## Work instructions
Your output should be the whole listing, identical to the original.

Data records START

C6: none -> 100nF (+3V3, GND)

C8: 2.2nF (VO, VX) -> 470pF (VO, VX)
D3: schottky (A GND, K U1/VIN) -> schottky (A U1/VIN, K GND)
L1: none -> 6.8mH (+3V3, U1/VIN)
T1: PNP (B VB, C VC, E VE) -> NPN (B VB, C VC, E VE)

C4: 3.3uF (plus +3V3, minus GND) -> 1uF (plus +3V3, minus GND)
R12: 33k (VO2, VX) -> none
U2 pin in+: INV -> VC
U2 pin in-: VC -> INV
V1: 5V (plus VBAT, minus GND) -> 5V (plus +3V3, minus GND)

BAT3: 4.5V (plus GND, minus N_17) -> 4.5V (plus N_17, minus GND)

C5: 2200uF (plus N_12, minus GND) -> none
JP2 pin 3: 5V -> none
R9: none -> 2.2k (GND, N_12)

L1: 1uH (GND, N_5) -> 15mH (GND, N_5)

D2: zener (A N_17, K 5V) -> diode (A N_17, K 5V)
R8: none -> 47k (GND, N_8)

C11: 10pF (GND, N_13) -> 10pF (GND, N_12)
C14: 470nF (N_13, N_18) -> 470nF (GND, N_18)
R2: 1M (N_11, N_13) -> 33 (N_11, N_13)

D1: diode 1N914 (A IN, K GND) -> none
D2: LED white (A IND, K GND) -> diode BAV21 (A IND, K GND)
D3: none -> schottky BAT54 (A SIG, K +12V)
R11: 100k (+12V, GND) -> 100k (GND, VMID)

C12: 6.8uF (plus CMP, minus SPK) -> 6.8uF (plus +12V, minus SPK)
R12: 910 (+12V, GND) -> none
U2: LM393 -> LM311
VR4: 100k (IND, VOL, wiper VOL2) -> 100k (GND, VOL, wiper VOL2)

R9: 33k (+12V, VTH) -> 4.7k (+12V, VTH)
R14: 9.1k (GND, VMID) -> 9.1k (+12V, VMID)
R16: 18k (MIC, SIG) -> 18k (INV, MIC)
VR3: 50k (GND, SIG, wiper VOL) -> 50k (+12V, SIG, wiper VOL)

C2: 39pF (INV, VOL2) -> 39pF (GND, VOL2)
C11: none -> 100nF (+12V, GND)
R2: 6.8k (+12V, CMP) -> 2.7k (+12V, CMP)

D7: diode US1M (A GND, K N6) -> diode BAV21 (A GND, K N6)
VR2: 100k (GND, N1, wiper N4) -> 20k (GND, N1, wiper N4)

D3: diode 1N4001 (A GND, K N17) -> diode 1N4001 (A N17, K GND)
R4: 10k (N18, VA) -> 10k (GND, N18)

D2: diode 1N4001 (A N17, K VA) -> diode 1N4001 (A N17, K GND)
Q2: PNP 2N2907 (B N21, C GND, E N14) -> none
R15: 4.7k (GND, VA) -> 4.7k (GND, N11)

Data records END

## Written response
C6: none -> 100nF (+3V3, GND)

C8: 2.2nF (VO, VX) -> 470pF (VO, VX)
D3: schottky (A GND, K U1/VIN) -> schottky (A U1/VIN, K GND)
L1: none -> 6.8mH (+3V3, U1/VIN)
T1: PNP (B VB, C VC, E VE) -> NPN (B VB, C VC, E VE)

C4: 3.3uF (plus +3V3, minus GND) -> 1uF (plus +3V3, minus GND)
R12: 33k (VO2, VX) -> none
U2 pin in+: INV -> VC
U2 pin in-: VC -> INV
V1: 5V (plus VBAT, minus GND) -> 5V (plus +3V3, minus GND)

BAT3: 4.5V (plus GND, minus N_17) -> 4.5V (plus N_17, minus GND)

C5: 2200uF (plus N_12, minus GND) -> none
JP2 pin 3: 5V -> none
R9: none -> 2.2k (GND, N_12)

L1: 1uH (GND, N_5) -> 15mH (GND, N_5)

D2: zener (A N_17, K 5V) -> diode (A N_17, K 5V)
R8: none -> 47k (GND, N_8)

C11: 10pF (GND, N_13) -> 10pF (GND, N_12)
C14: 470nF (N_13, N_18) -> 470nF (GND, N_18)
R2: 1M (N_11, N_13) -> 33 (N_11, N_13)

D1: diode 1N914 (A IN, K GND) -> none
D2: LED white (A IND, K GND) -> diode BAV21 (A IND, K GND)
D3: none -> schottky BAT54 (A SIG, K +12V)
R11: 100k (+12V, GND) -> 100k (GND, VMID)

C12: 6.8uF (plus CMP, minus SPK) -> 6.8uF (plus +12V, minus SPK)
R12: 910 (+12V, GND) -> none
U2: LM393 -> LM311
VR4: 100k (IND, VOL, wiper VOL2) -> 100k (GND, VOL, wiper VOL2)

R9: 33k (+12V, VTH) -> 4.7k (+12V, VTH)
R14: 9.1k (GND, VMID) -> 9.1k (+12V, VMID)
R16: 18k (MIC, SIG) -> 18k (INV, MIC)
VR3: 50k (GND, SIG, wiper VOL) -> 50k (+12V, SIG, wiper VOL)

C2: 39pF (INV, VOL2) -> 39pF (GND, VOL2)
C11: none -> 100nF (+12V, GND)
R2: 6.8k (+12V, CMP) -> 2.7k (+12V, CMP)

D7: diode US1M (A GND, K N6) -> diode BAV21 (A GND, K N6)
VR2: 100k (GND, N1, wiper N4) -> 20k (GND, N1, wiper N4)

D3: diode 1N4001 (A GND, K N17) -> diode 1N4001 (A N17, K GND)
R4: 10k (N18, VA) -> 10k (GND, N18)

D2: diode 1N4001 (A N17, K VA) -> diode 1N4001 (A N17, K GND)
Q2: PNP 2N2907 (B N21, C GND, E N14) -> none
R15: 4.7k (GND, VA) -> 4.7k (GND, N11)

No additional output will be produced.